*Exercise brief*:
From the line containing "none -> brown plate D1:F1 level 1" to the final line of the entries, copy each line exactly. Pictures stay out.

══ Listed entries ══

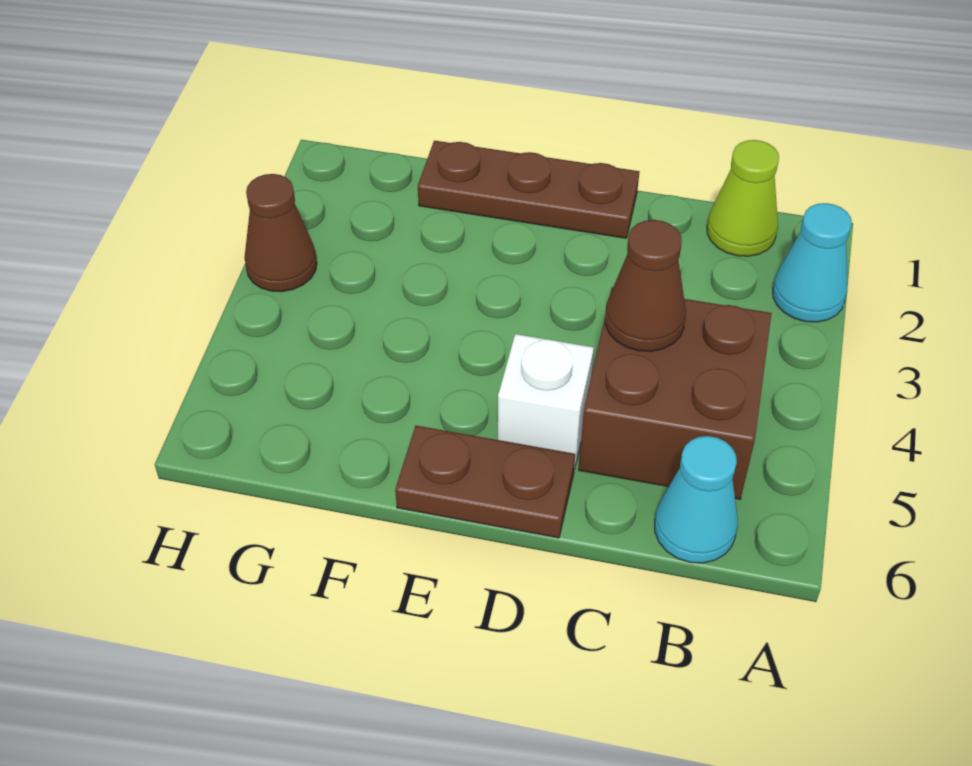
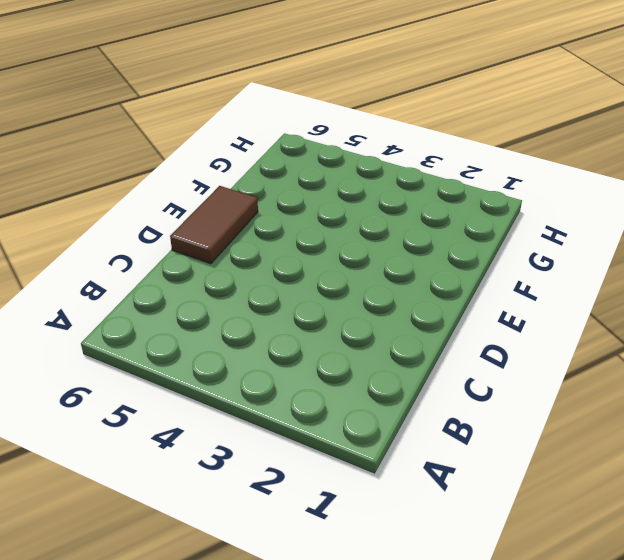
brown tile D6:E6 level 1 -> brown plate D6:E6 level 1
none -> cyan cone A2 level 1
none -> lime cone B1 level 1

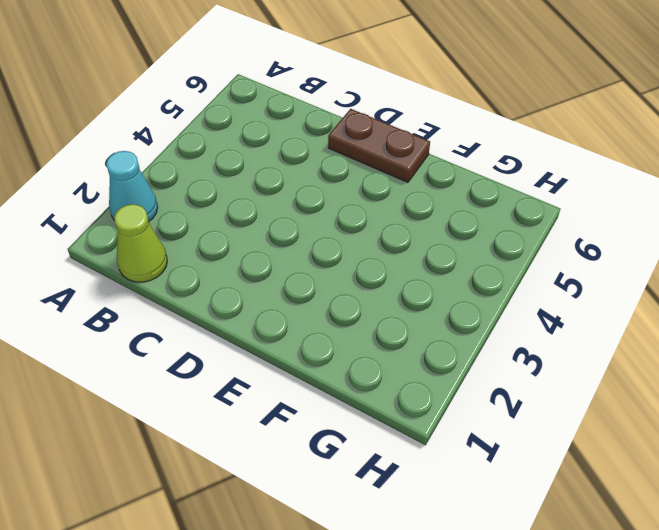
none -> brown brick B4:C5 level 1
none -> cyan cone B6 level 1

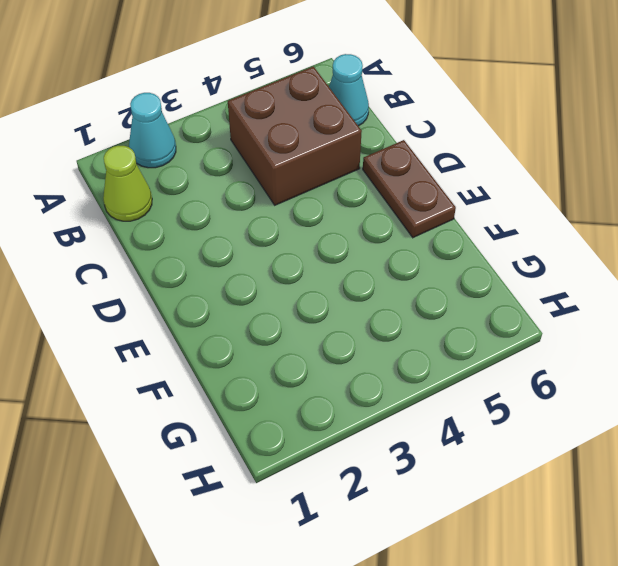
none -> brown plate D1:F1 level 1
none -> white brick D5 level 1

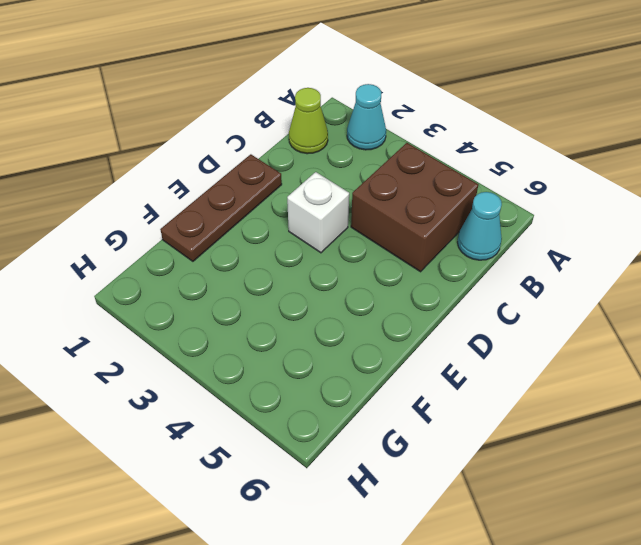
white brick D3 level 1 -> white brick D5 level 1
none -> brown plate D6:E6 level 1
none -> brown cone H3 level 1

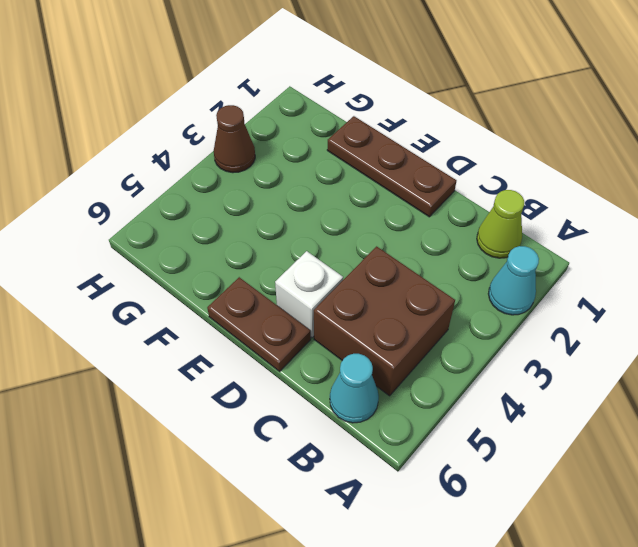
none -> brown cone C4 level 2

═══

*Result of the exercise*:
none -> brown plate D1:F1 level 1
none -> white brick D5 level 1

white brick D3 level 1 -> white brick D5 level 1
none -> brown plate D6:E6 level 1
none -> brown cone H3 level 1

none -> brown cone C4 level 2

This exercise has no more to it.